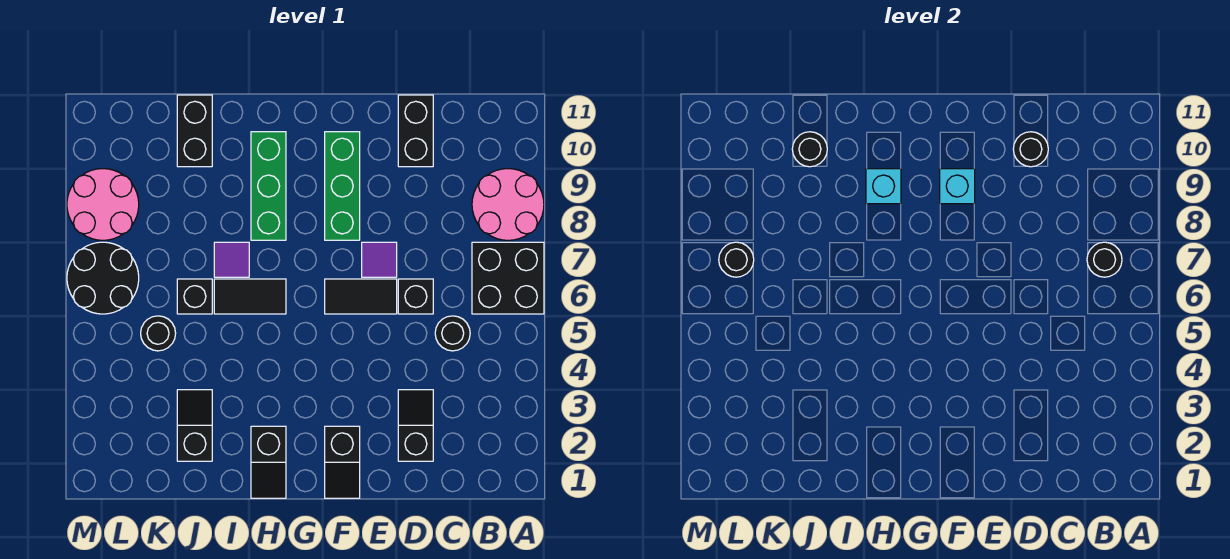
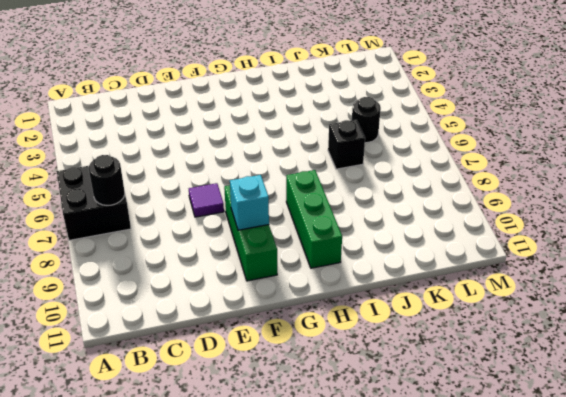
none -> pink round brick A8:B9 level 1
none -> black round brick C5 level 1
none -> black slope D2:D3 level 1 top 2

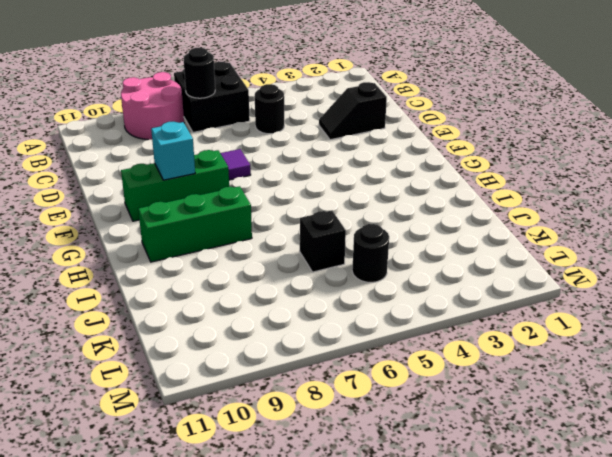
none -> black brick D6 level 1
none -> black brick D10:D11 level 1
none -> black tile E6:F6 level 1

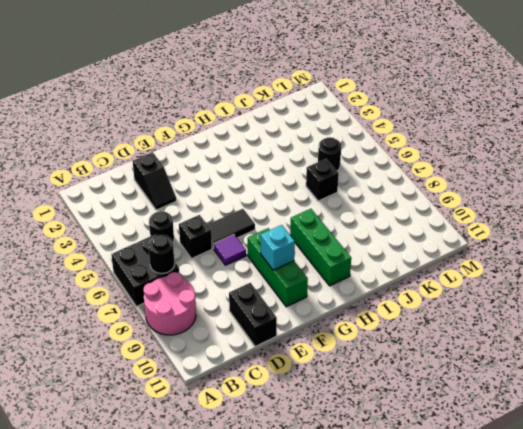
none -> black slope F1:F2 level 1 top 2
none -> black slope H1:H2 level 1 top 2
none -> black tile H6:I6 level 1

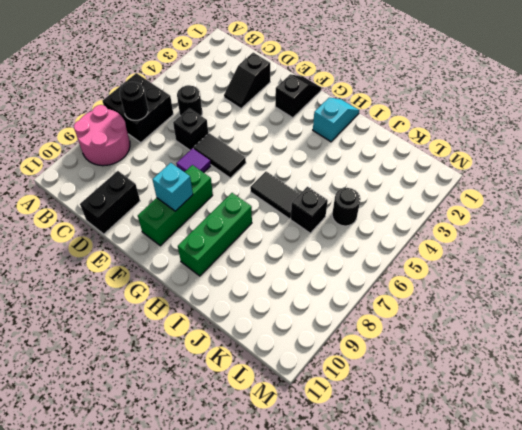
cyan slope H1:H2 level 1 top 2 -> black slope H1:H2 level 1 top 2
none -> purple tile I7 level 1
none -> black slope J2:J3 level 1 top 2
none -> black brick J10:J11 level 1

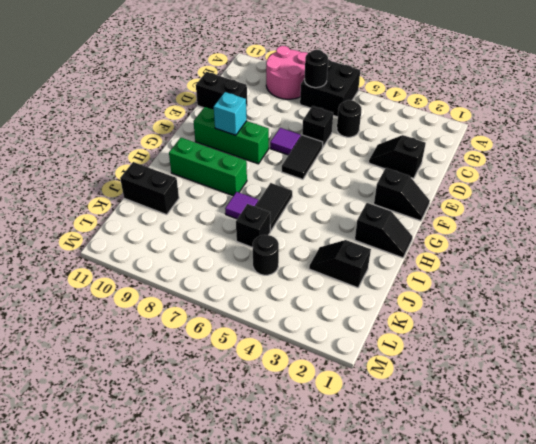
none -> black round brick L6:M7 level 1
none -> pink round brick L8:M9 level 1
none -> black round brick D10 level 2

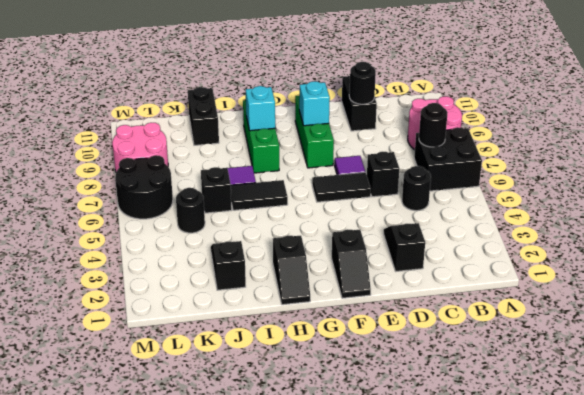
none -> black round brick J10 level 2
none -> black round brick L7 level 2

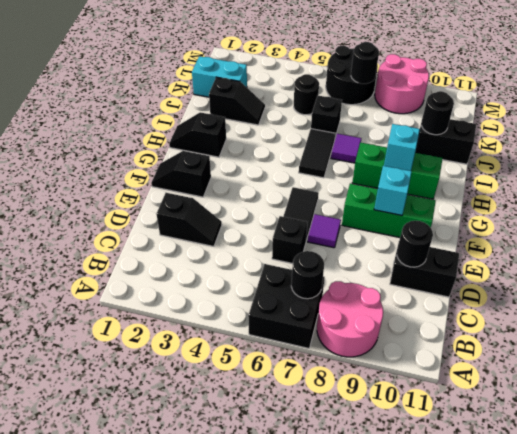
cyan brick K1:K2 level 1 -> none
none -> black round brick C5 level 1

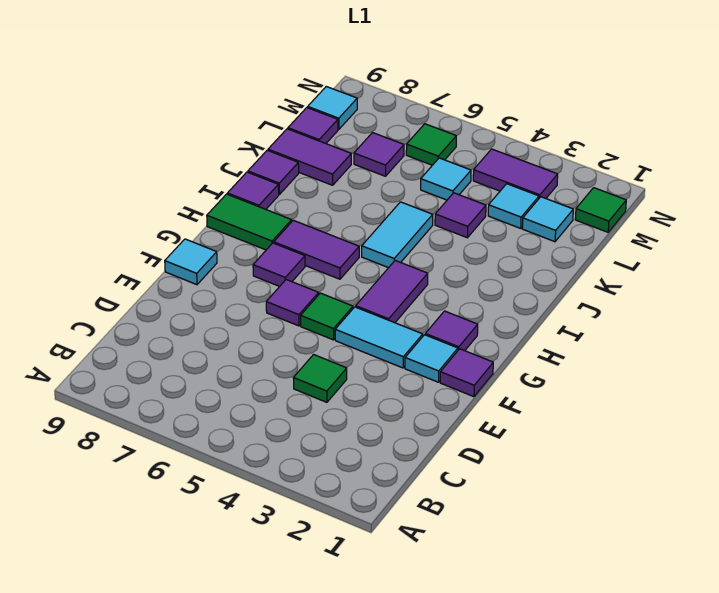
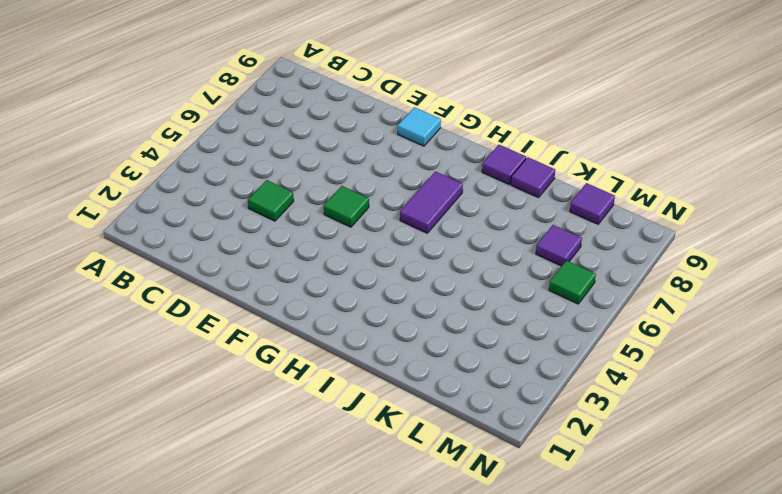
none -> purple tile F1 level 1
none -> cyan tile F2 level 1
none -> cyan tile F3:F4 level 1

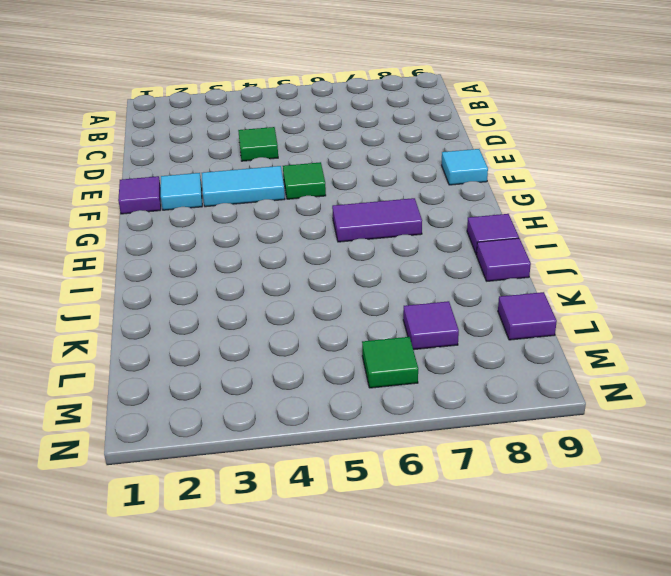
none -> purple tile F6 level 1
none -> purple tile G2 level 1
none -> purple tile G4:H4 level 1

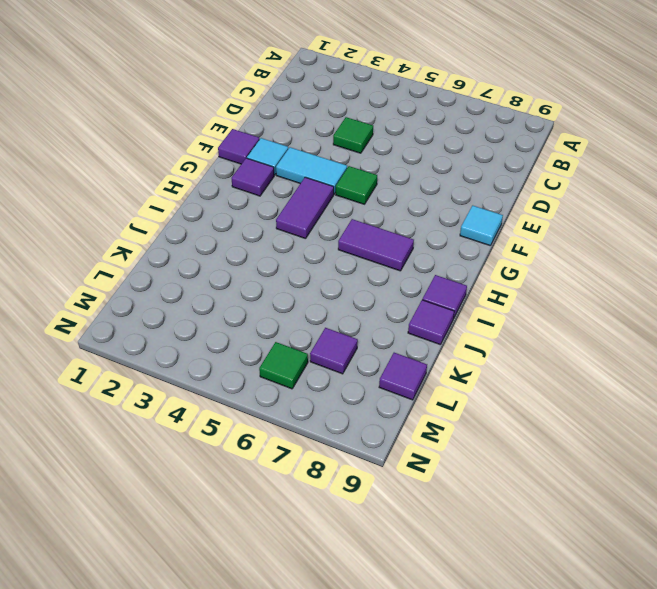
none -> purple tile F6 level 1
none -> purple tile G7 level 1
none -> green tile H8:H9 level 1

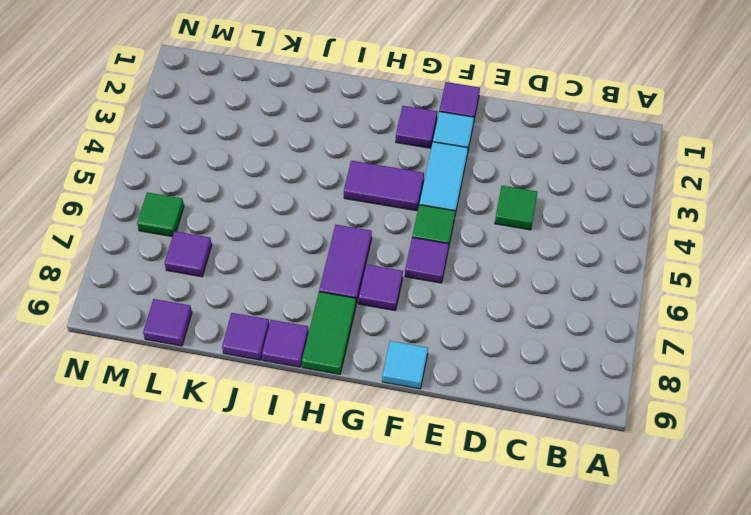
none -> cyan tile I5:J5 level 1
none -> purple tile K4 level 1
none -> purple tile K8:K9 level 1

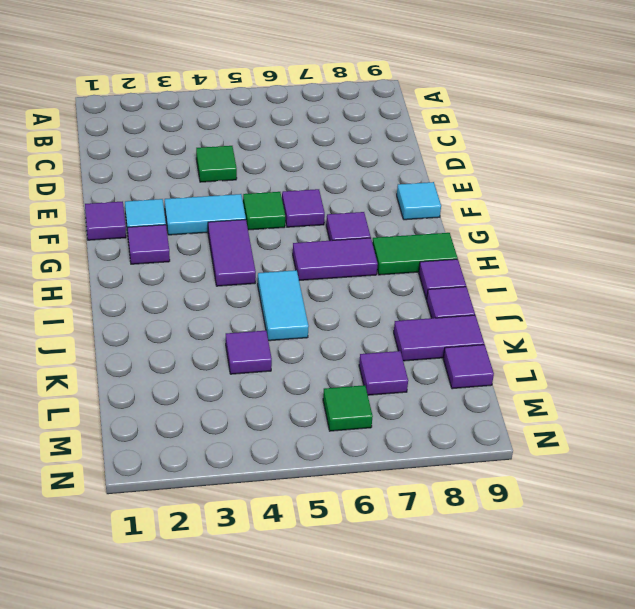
none -> cyan tile L2 level 1
none -> cyan tile L3 level 1
none -> cyan tile L5 level 1

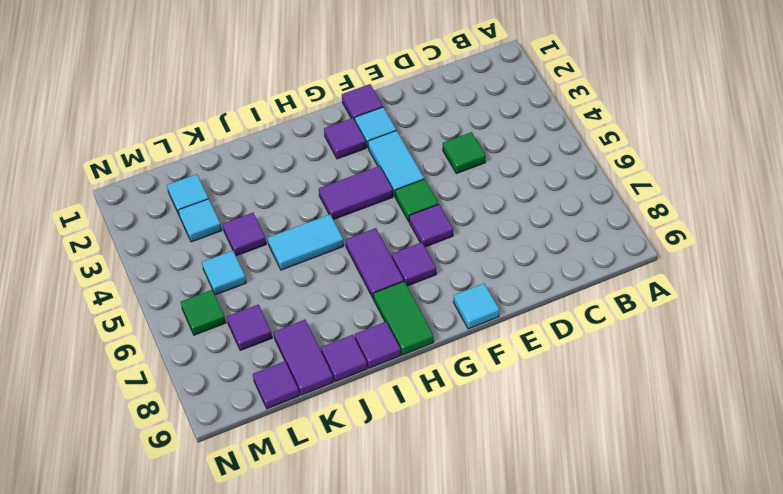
none -> green tile M1 level 1
none -> purple tile M3:M4 level 1
none -> cyan tile M9 level 1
● ● ●
(WHAT YOU NEED TO DO): Exactly how many lines of the data above hold the word "slope"? The number is the whole answer.

(RESPONSE): 5